**MATERIAL SUPPLIED**

· · · · ·

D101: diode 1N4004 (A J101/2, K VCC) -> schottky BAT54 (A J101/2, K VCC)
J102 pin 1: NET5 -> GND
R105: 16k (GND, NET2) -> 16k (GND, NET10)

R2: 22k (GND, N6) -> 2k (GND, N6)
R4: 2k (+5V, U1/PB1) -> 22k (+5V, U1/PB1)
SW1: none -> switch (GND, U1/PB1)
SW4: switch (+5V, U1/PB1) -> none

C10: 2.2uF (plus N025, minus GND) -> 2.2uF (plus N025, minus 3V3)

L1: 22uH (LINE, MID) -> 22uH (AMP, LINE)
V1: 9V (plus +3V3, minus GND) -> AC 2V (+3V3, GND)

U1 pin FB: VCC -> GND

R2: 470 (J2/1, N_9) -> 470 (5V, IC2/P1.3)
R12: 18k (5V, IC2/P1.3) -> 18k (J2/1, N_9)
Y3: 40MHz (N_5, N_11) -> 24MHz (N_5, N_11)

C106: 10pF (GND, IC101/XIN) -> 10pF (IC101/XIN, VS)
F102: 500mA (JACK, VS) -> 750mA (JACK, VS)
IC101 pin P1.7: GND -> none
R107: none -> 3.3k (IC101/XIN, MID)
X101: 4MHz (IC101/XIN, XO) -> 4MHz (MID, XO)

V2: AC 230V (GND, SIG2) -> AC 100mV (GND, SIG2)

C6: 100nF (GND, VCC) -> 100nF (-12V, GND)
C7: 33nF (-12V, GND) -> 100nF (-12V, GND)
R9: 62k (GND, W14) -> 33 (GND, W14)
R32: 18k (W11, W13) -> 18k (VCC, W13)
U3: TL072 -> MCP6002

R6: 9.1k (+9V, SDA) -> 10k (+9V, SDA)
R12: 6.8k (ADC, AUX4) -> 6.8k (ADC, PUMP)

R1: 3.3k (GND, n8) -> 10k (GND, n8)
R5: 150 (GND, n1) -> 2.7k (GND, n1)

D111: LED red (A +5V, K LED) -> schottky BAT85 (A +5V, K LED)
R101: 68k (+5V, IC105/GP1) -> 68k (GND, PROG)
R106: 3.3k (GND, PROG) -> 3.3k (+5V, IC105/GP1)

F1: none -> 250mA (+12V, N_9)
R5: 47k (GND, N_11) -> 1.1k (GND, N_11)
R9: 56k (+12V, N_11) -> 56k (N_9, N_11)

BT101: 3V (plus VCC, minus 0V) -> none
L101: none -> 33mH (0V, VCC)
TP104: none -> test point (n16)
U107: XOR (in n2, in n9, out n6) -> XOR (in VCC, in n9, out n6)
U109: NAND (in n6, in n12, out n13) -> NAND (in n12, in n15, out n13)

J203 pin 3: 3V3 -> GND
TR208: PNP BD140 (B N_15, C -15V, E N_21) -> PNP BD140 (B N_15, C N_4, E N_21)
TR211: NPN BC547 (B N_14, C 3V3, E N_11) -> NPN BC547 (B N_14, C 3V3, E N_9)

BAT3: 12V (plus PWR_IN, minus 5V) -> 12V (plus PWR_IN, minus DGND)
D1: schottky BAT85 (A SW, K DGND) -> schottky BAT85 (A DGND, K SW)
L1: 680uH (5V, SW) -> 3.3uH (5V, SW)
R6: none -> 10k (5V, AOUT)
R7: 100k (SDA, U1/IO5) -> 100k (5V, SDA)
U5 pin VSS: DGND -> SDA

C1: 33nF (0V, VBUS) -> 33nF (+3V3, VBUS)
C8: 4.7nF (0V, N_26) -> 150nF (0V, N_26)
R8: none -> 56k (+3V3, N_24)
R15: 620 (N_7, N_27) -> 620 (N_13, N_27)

· · · · ·

**INSTRUCTIONS FOR THE TASK**
Whenever a line of the material above contains the string "none", copy that line out.

**TASK ANSWER**
SW1: none -> switch (GND, U1/PB1)
SW4: switch (+5V, U1/PB1) -> none
IC101 pin P1.7: GND -> none
R107: none -> 3.3k (IC101/XIN, MID)
F1: none -> 250mA (+12V, N_9)
BT101: 3V (plus VCC, minus 0V) -> none
L101: none -> 33mH (0V, VCC)
TP104: none -> test point (n16)
R6: none -> 10k (5V, AOUT)
R8: none -> 56k (+3V3, N_24)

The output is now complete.